(Building instance correspondences)
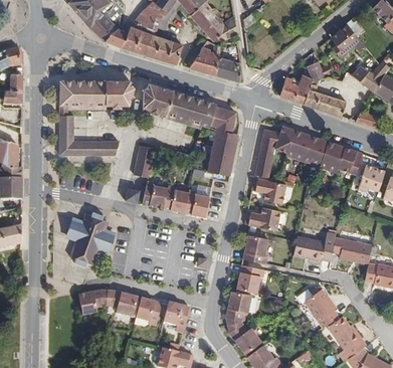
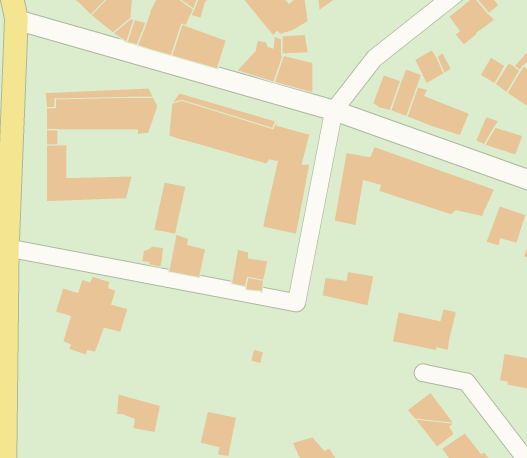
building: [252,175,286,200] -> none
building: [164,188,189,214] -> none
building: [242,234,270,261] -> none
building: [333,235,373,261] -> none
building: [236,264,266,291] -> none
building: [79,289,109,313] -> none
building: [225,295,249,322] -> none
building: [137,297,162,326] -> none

What is required:
Retype the entries verbatim and drop the pictures.

Answer section:
building: [252,175,286,200] -> none
building: [164,188,189,214] -> none
building: [242,234,270,261] -> none
building: [333,235,373,261] -> none
building: [236,264,266,291] -> none
building: [79,289,109,313] -> none
building: [225,295,249,322] -> none
building: [137,297,162,326] -> none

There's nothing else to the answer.